■ Exercise brief ■
Transcribe exactly, and only, the lines that run from the one containing "195, 23 x2.24" through the end of the records.

■ Record extracts ■
○ ○ ○ ○
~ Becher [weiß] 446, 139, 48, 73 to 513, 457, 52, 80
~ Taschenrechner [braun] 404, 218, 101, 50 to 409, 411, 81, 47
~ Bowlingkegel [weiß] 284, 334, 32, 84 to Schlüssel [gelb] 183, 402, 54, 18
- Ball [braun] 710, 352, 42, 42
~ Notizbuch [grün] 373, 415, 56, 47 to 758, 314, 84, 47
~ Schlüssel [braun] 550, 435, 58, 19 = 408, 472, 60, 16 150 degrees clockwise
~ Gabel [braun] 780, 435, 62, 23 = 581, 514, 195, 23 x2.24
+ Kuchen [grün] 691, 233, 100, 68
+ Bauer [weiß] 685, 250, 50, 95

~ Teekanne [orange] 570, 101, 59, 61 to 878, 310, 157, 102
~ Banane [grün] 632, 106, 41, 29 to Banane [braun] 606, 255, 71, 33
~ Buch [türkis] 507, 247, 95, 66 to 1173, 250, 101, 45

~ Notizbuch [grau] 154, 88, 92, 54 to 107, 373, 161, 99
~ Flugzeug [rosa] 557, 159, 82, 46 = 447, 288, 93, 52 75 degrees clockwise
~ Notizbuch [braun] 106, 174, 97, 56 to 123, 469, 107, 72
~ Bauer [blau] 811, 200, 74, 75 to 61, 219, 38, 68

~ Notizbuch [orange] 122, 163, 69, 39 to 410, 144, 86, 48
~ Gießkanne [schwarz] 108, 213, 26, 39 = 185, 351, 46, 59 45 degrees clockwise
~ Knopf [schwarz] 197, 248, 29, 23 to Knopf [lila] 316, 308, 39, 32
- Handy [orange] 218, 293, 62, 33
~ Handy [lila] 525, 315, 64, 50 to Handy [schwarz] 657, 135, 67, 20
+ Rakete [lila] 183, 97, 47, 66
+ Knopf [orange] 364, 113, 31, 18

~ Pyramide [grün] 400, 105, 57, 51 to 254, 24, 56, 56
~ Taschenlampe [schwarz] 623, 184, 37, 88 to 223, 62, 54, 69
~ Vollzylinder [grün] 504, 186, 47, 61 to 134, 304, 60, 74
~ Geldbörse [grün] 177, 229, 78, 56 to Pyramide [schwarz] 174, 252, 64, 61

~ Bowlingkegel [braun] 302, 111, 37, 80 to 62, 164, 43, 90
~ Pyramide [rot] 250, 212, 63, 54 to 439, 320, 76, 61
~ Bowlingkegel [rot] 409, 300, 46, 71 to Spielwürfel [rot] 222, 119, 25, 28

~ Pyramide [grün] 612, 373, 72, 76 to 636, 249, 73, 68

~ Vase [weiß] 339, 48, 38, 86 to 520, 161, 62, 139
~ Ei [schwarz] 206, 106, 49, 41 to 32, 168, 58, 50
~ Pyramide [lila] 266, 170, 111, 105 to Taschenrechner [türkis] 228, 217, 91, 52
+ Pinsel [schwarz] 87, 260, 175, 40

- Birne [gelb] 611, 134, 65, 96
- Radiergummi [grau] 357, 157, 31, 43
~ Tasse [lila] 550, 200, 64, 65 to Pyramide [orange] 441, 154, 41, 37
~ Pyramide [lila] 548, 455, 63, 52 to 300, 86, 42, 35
○ ○ ○ ○
■ Your response ■
~ Gabel [braun] 780, 435, 62, 23 = 581, 514, 195, 23 x2.24
+ Kuchen [grün] 691, 233, 100, 68
+ Bauer [weiß] 685, 250, 50, 95

~ Teekanne [orange] 570, 101, 59, 61 to 878, 310, 157, 102
~ Banane [grün] 632, 106, 41, 29 to Banane [braun] 606, 255, 71, 33
~ Buch [türkis] 507, 247, 95, 66 to 1173, 250, 101, 45

~ Notizbuch [grau] 154, 88, 92, 54 to 107, 373, 161, 99
~ Flugzeug [rosa] 557, 159, 82, 46 = 447, 288, 93, 52 75 degrees clockwise
~ Notizbuch [braun] 106, 174, 97, 56 to 123, 469, 107, 72
~ Bauer [blau] 811, 200, 74, 75 to 61, 219, 38, 68

~ Notizbuch [orange] 122, 163, 69, 39 to 410, 144, 86, 48
~ Gießkanne [schwarz] 108, 213, 26, 39 = 185, 351, 46, 59 45 degrees clockwise
~ Knopf [schwarz] 197, 248, 29, 23 to Knopf [lila] 316, 308, 39, 32
- Handy [orange] 218, 293, 62, 33
~ Handy [lila] 525, 315, 64, 50 to Handy [schwarz] 657, 135, 67, 20
+ Rakete [lila] 183, 97, 47, 66
+ Knopf [orange] 364, 113, 31, 18

~ Pyramide [grün] 400, 105, 57, 51 to 254, 24, 56, 56
~ Taschenlampe [schwarz] 623, 184, 37, 88 to 223, 62, 54, 69
~ Vollzylinder [grün] 504, 186, 47, 61 to 134, 304, 60, 74
~ Geldbörse [grün] 177, 229, 78, 56 to Pyramide [schwarz] 174, 252, 64, 61

~ Bowlingkegel [braun] 302, 111, 37, 80 to 62, 164, 43, 90
~ Pyramide [rot] 250, 212, 63, 54 to 439, 320, 76, 61
~ Bowlingkegel [rot] 409, 300, 46, 71 to Spielwürfel [rot] 222, 119, 25, 28

~ Pyramide [grün] 612, 373, 72, 76 to 636, 249, 73, 68

~ Vase [weiß] 339, 48, 38, 86 to 520, 161, 62, 139
~ Ei [schwarz] 206, 106, 49, 41 to 32, 168, 58, 50
~ Pyramide [lila] 266, 170, 111, 105 to Taschenrechner [türkis] 228, 217, 91, 52
+ Pinsel [schwarz] 87, 260, 175, 40

- Birne [gelb] 611, 134, 65, 96
- Radiergummi [grau] 357, 157, 31, 43
~ Tasse [lila] 550, 200, 64, 65 to Pyramide [orange] 441, 154, 41, 37
~ Pyramide [lila] 548, 455, 63, 52 to 300, 86, 42, 35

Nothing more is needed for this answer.